* _INSTRUCTIONS TO FOLLOW_:
From the first line to the last, output the data exactly as it stands, minus its pictures.

* _GIVEN RECORDS_:
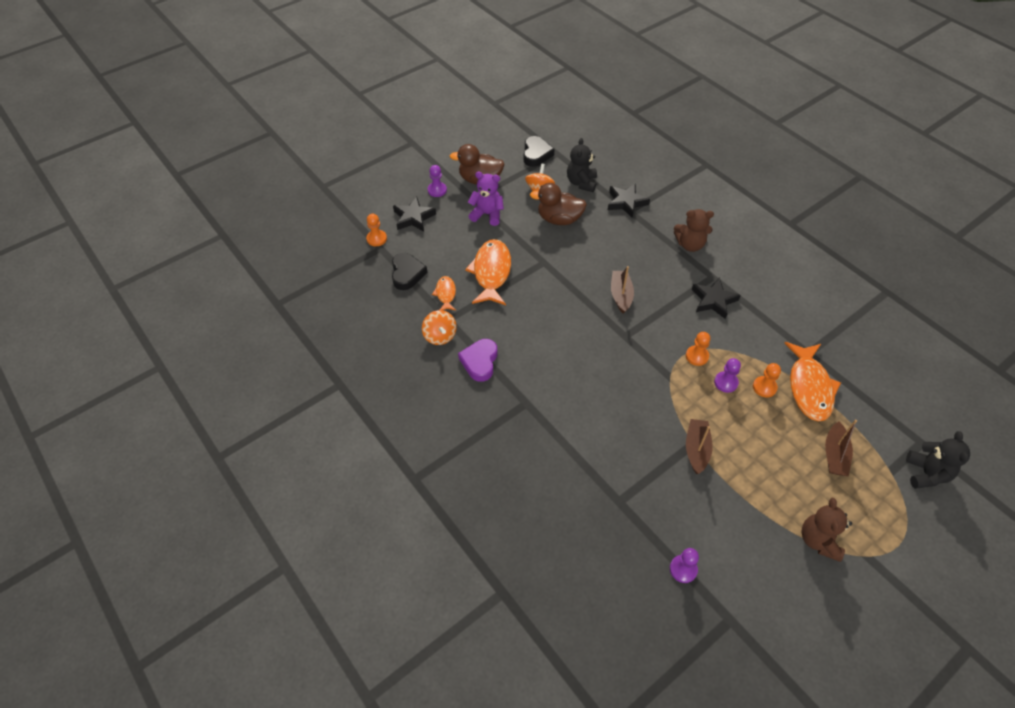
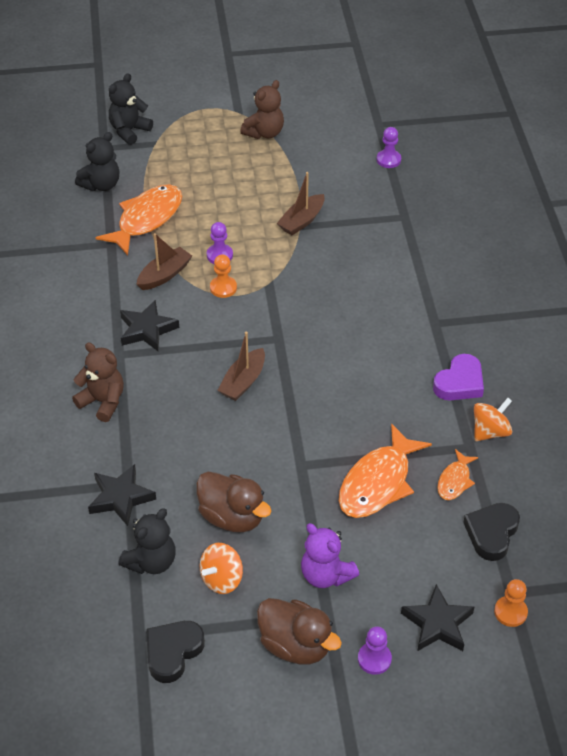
camera: 150 degrees left, 5 degrees down
(440, 336) = (490, 431): orange spinning top -> orange spinning top turned 45 degrees clockwise
(764, 387) = (188, 236): orange pawn -> none
(834, 455) = (187, 170): brown boat -> brown boat (164, 275)
(877, 402) = (101, 184): none -> black teddy bear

* _YOUR RESPONSE_:
camera: 150 degrees left, 5 degrees down
(440, 336) = (490, 431): orange spinning top -> orange spinning top turned 45 degrees clockwise
(764, 387) = (188, 236): orange pawn -> none
(834, 455) = (187, 170): brown boat -> brown boat (164, 275)
(877, 402) = (101, 184): none -> black teddy bear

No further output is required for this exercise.